Below are the records. How many of their lines contain "ball"? Give only the number.

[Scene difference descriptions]
#####

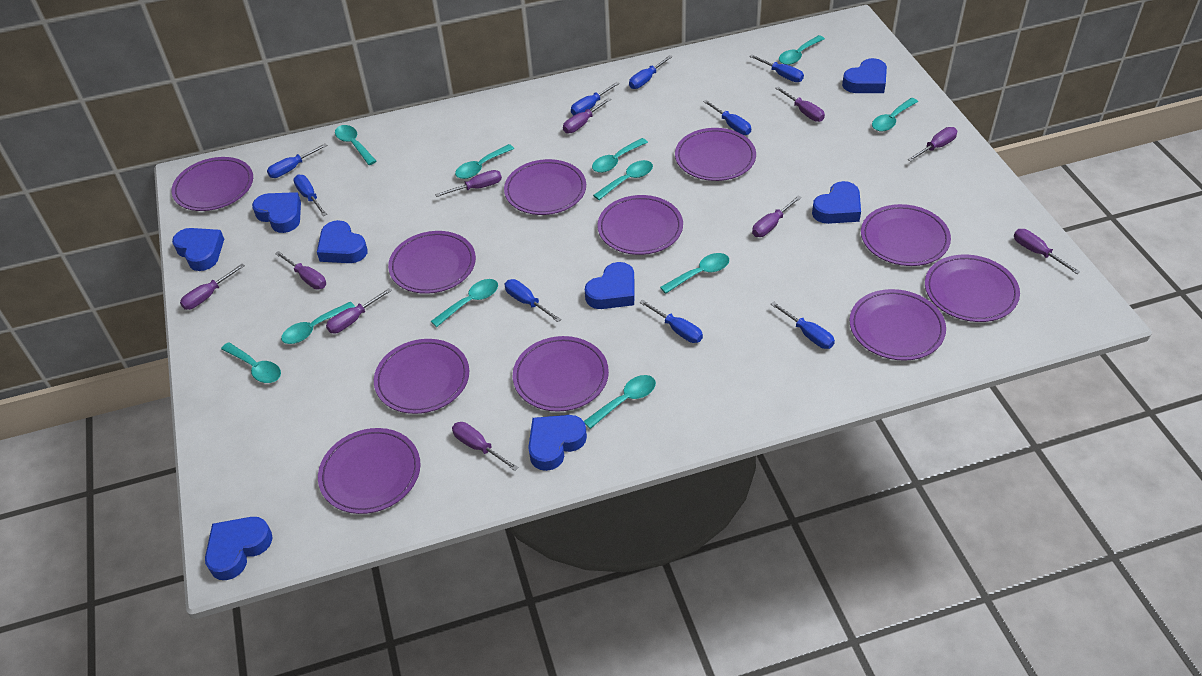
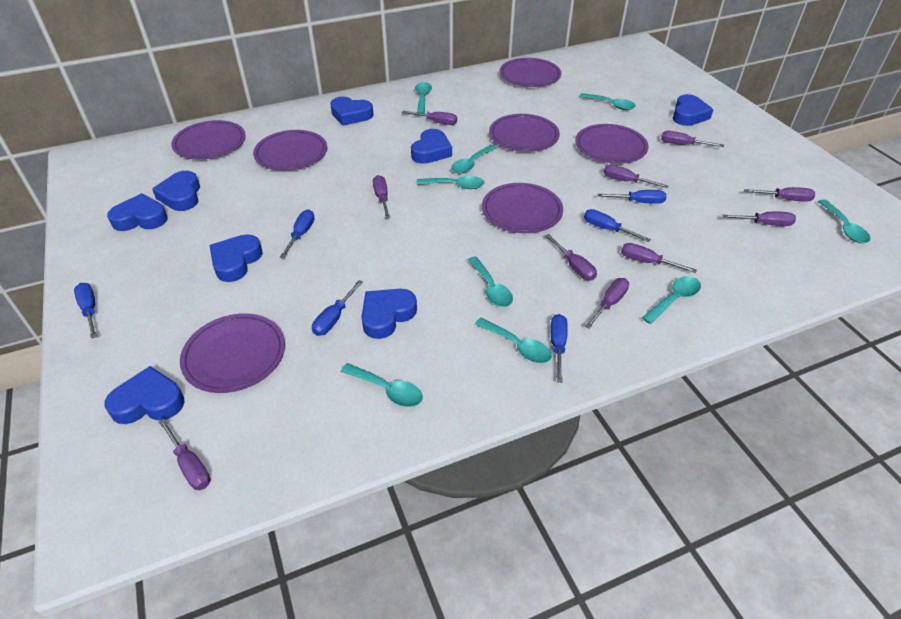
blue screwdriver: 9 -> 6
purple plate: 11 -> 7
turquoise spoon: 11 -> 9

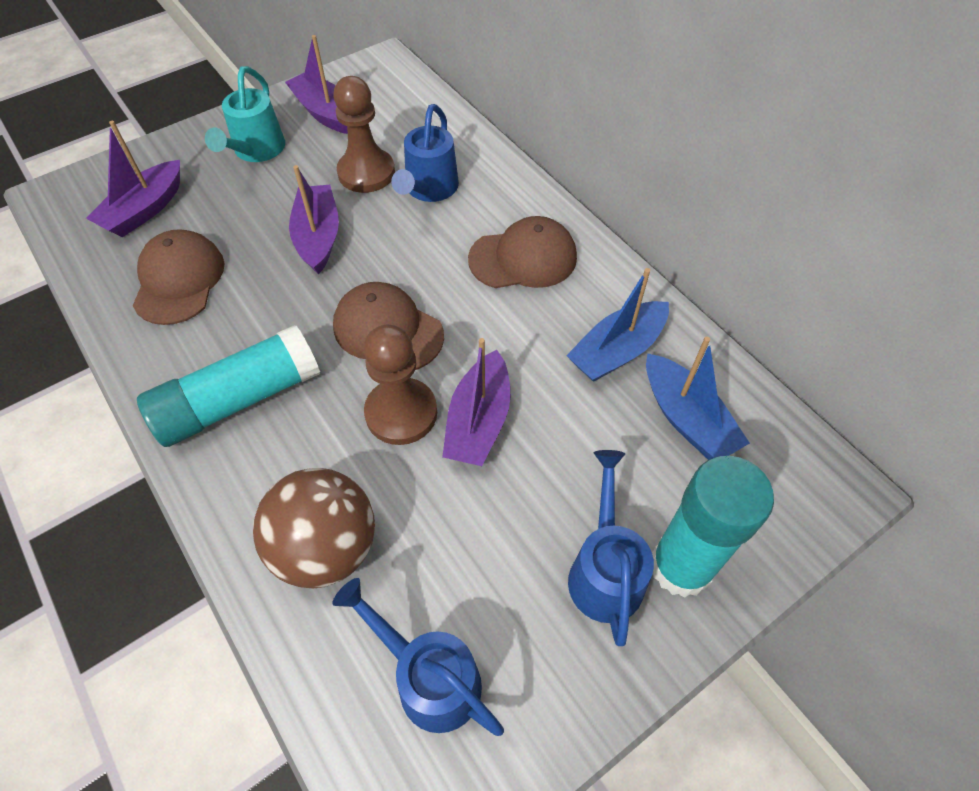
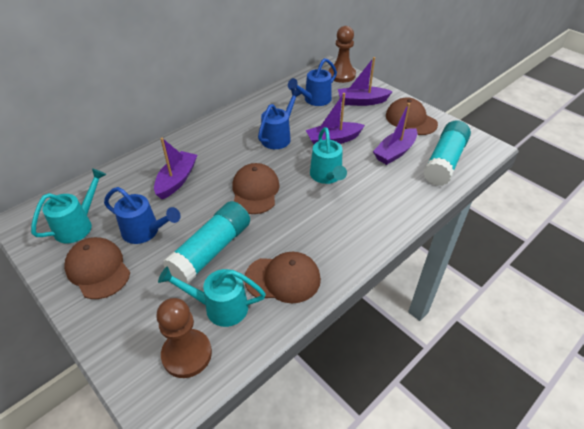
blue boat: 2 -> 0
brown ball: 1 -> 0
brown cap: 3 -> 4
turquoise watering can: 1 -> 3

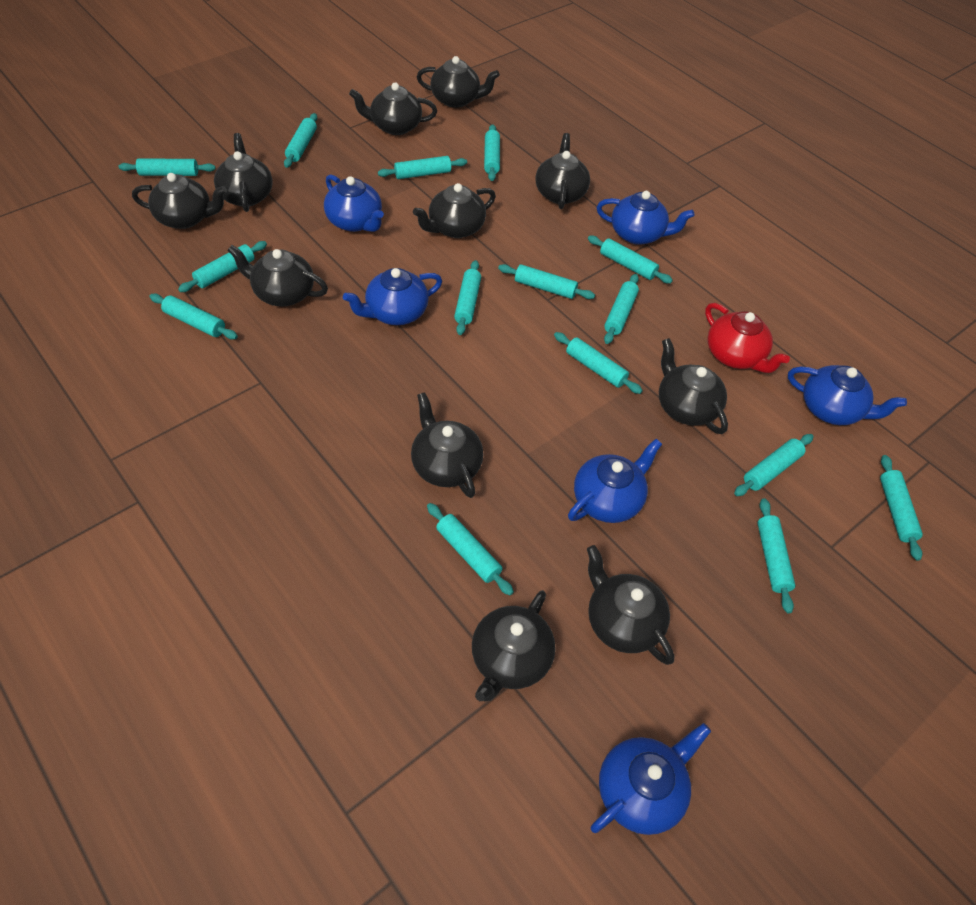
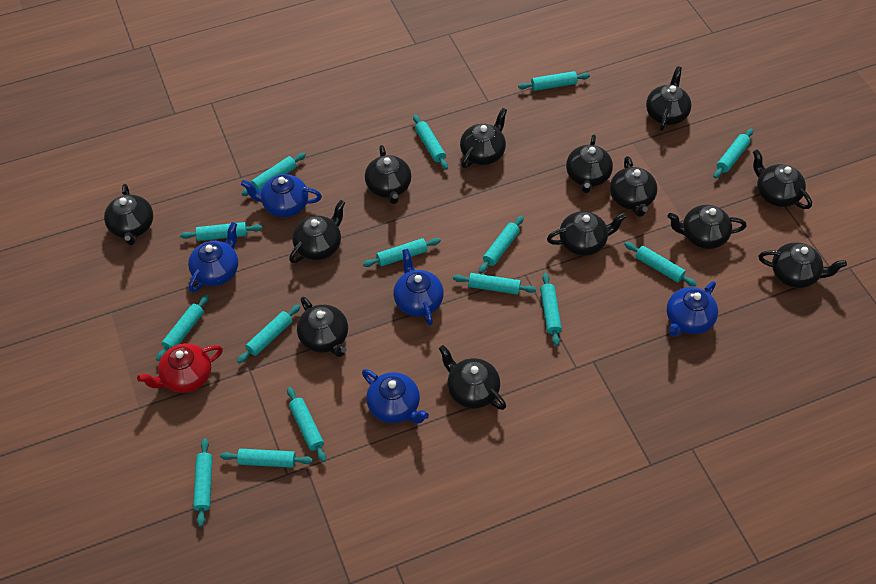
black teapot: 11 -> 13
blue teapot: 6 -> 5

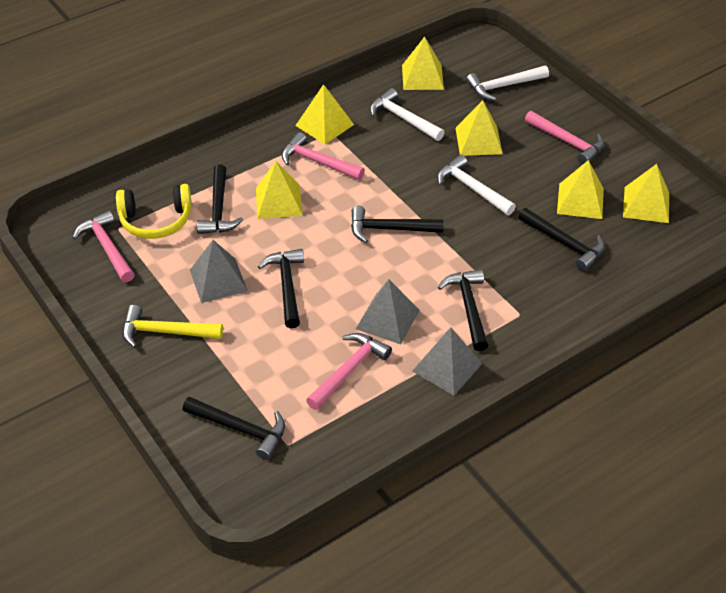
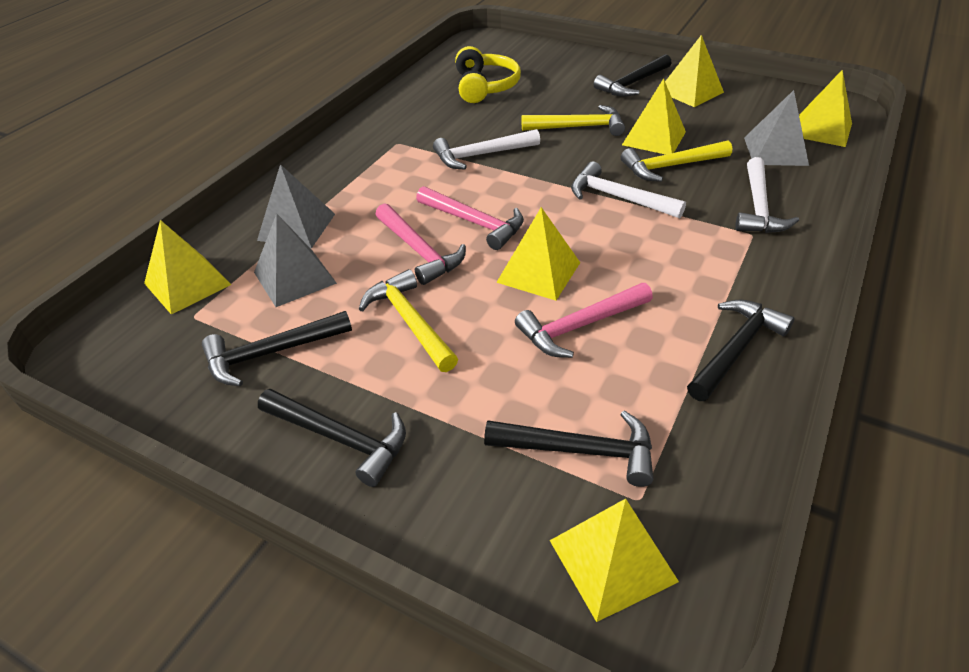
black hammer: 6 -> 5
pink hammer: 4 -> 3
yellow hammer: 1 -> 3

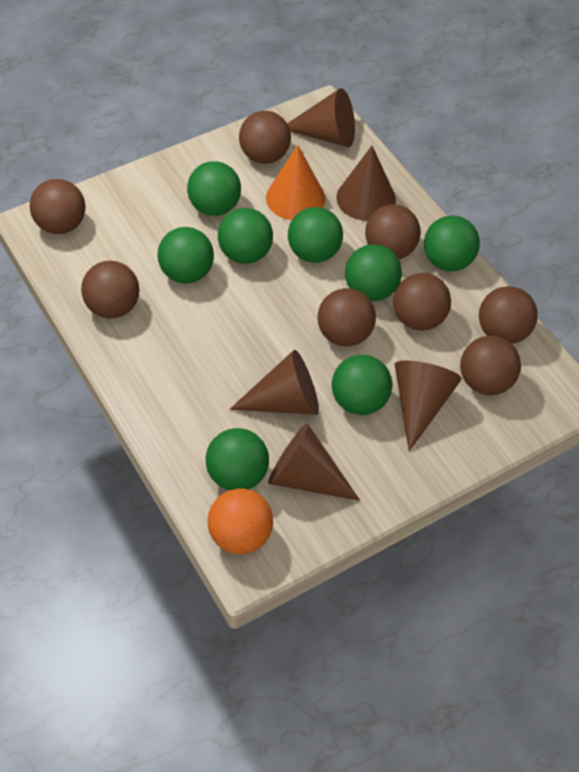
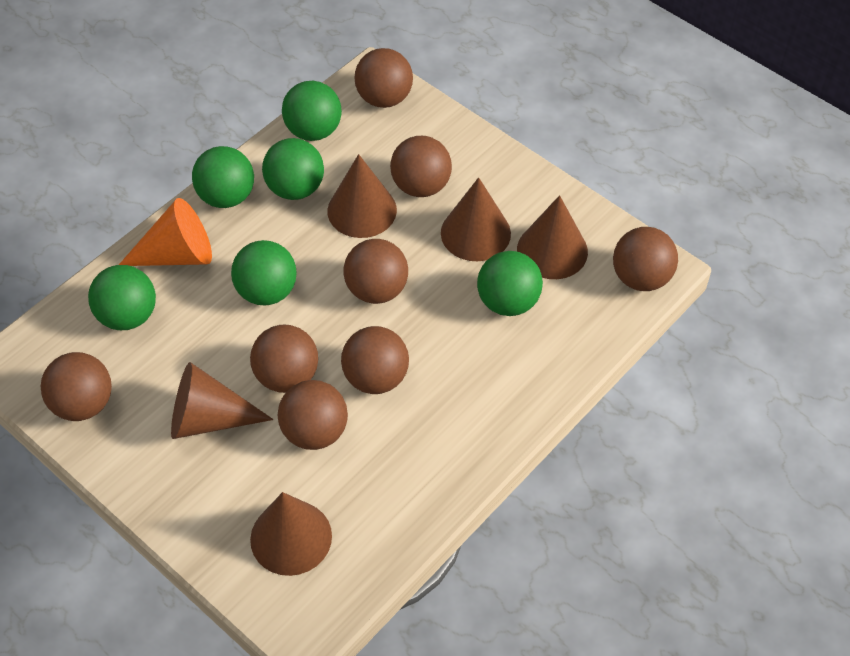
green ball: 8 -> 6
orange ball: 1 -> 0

#####

### Output for this task:
3